BEGIN
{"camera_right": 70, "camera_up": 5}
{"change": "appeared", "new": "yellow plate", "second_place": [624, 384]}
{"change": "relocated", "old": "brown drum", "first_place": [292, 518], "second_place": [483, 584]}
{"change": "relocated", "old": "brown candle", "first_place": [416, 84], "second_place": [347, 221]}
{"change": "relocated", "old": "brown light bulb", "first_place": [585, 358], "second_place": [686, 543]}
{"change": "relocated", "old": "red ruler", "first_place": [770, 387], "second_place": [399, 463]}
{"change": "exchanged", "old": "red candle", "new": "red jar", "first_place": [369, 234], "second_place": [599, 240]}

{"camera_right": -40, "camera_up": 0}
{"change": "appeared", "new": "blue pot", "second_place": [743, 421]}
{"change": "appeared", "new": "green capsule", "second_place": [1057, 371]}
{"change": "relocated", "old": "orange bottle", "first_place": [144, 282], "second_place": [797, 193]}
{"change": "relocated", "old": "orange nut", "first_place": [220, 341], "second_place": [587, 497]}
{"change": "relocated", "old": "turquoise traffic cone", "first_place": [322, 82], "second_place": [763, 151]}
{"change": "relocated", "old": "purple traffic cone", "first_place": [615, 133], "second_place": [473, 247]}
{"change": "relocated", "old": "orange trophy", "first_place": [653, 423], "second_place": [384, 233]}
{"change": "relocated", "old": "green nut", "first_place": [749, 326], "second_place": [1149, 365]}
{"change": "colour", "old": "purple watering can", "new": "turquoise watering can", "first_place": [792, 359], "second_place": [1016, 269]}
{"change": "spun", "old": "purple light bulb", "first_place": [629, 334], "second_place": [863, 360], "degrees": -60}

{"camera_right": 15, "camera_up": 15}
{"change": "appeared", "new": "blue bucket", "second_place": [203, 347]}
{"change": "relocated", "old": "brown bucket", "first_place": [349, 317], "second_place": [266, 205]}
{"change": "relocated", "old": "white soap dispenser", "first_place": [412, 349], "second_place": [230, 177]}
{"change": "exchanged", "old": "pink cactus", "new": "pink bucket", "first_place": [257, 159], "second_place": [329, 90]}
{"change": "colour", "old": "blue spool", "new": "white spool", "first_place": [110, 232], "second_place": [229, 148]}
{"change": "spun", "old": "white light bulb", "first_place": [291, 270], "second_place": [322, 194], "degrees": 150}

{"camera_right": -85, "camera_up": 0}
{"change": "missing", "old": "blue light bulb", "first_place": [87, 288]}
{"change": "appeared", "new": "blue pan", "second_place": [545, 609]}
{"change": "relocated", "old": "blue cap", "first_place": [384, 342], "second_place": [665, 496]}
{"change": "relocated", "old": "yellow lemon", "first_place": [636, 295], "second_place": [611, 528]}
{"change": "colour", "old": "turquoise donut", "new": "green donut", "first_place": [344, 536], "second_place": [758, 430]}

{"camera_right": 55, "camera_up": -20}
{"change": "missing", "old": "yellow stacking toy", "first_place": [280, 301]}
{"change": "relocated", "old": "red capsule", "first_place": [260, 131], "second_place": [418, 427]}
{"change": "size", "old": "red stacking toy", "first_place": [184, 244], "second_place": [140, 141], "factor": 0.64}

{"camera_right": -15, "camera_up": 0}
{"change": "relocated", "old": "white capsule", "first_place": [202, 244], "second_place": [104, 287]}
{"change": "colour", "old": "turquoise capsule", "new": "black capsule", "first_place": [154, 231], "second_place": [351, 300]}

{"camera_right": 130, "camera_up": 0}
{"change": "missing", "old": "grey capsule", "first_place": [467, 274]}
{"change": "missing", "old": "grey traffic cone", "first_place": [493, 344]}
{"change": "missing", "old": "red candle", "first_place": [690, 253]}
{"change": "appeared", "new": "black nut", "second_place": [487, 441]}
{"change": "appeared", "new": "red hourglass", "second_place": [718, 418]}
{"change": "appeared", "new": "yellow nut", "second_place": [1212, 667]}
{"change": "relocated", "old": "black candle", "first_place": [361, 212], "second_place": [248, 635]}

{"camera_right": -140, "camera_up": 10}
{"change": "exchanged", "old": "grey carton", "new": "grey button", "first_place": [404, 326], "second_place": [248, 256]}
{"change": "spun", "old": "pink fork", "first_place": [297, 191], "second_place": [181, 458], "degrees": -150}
END
### WHAT NEEDS TO BE DONE
Every entry must be given again exactly as it reads.

### SOLUTION
{"camera_right": 70, "camera_up": 5}
{"change": "appeared", "new": "yellow plate", "second_place": [624, 384]}
{"change": "relocated", "old": "brown drum", "first_place": [292, 518], "second_place": [483, 584]}
{"change": "relocated", "old": "brown candle", "first_place": [416, 84], "second_place": [347, 221]}
{"change": "relocated", "old": "brown light bulb", "first_place": [585, 358], "second_place": [686, 543]}
{"change": "relocated", "old": "red ruler", "first_place": [770, 387], "second_place": [399, 463]}
{"change": "exchanged", "old": "red candle", "new": "red jar", "first_place": [369, 234], "second_place": [599, 240]}

{"camera_right": -40, "camera_up": 0}
{"change": "appeared", "new": "blue pot", "second_place": [743, 421]}
{"change": "appeared", "new": "green capsule", "second_place": [1057, 371]}
{"change": "relocated", "old": "orange bottle", "first_place": [144, 282], "second_place": [797, 193]}
{"change": "relocated", "old": "orange nut", "first_place": [220, 341], "second_place": [587, 497]}
{"change": "relocated", "old": "turquoise traffic cone", "first_place": [322, 82], "second_place": [763, 151]}
{"change": "relocated", "old": "purple traffic cone", "first_place": [615, 133], "second_place": [473, 247]}
{"change": "relocated", "old": "orange trophy", "first_place": [653, 423], "second_place": [384, 233]}
{"change": "relocated", "old": "green nut", "first_place": [749, 326], "second_place": [1149, 365]}
{"change": "colour", "old": "purple watering can", "new": "turquoise watering can", "first_place": [792, 359], "second_place": [1016, 269]}
{"change": "spun", "old": "purple light bulb", "first_place": [629, 334], "second_place": [863, 360], "degrees": -60}

{"camera_right": 15, "camera_up": 15}
{"change": "appeared", "new": "blue bucket", "second_place": [203, 347]}
{"change": "relocated", "old": "brown bucket", "first_place": [349, 317], "second_place": [266, 205]}
{"change": "relocated", "old": "white soap dispenser", "first_place": [412, 349], "second_place": [230, 177]}
{"change": "exchanged", "old": "pink cactus", "new": "pink bucket", "first_place": [257, 159], "second_place": [329, 90]}
{"change": "colour", "old": "blue spool", "new": "white spool", "first_place": [110, 232], "second_place": [229, 148]}
{"change": "spun", "old": "white light bulb", "first_place": [291, 270], "second_place": [322, 194], "degrees": 150}

{"camera_right": -85, "camera_up": 0}
{"change": "missing", "old": "blue light bulb", "first_place": [87, 288]}
{"change": "appeared", "new": "blue pan", "second_place": [545, 609]}
{"change": "relocated", "old": "blue cap", "first_place": [384, 342], "second_place": [665, 496]}
{"change": "relocated", "old": "yellow lemon", "first_place": [636, 295], "second_place": [611, 528]}
{"change": "colour", "old": "turquoise donut", "new": "green donut", "first_place": [344, 536], "second_place": [758, 430]}

{"camera_right": 55, "camera_up": -20}
{"change": "missing", "old": "yellow stacking toy", "first_place": [280, 301]}
{"change": "relocated", "old": "red capsule", "first_place": [260, 131], "second_place": [418, 427]}
{"change": "size", "old": "red stacking toy", "first_place": [184, 244], "second_place": [140, 141], "factor": 0.64}

{"camera_right": -15, "camera_up": 0}
{"change": "relocated", "old": "white capsule", "first_place": [202, 244], "second_place": [104, 287]}
{"change": "colour", "old": "turquoise capsule", "new": "black capsule", "first_place": [154, 231], "second_place": [351, 300]}

{"camera_right": 130, "camera_up": 0}
{"change": "missing", "old": "grey capsule", "first_place": [467, 274]}
{"change": "missing", "old": "grey traffic cone", "first_place": [493, 344]}
{"change": "missing", "old": "red candle", "first_place": [690, 253]}
{"change": "appeared", "new": "black nut", "second_place": [487, 441]}
{"change": "appeared", "new": "red hourglass", "second_place": [718, 418]}
{"change": "appeared", "new": "yellow nut", "second_place": [1212, 667]}
{"change": "relocated", "old": "black candle", "first_place": [361, 212], "second_place": [248, 635]}

{"camera_right": -140, "camera_up": 10}
{"change": "exchanged", "old": "grey carton", "new": "grey button", "first_place": [404, 326], "second_place": [248, 256]}
{"change": "spun", "old": "pink fork", "first_place": [297, 191], "second_place": [181, 458], "degrees": -150}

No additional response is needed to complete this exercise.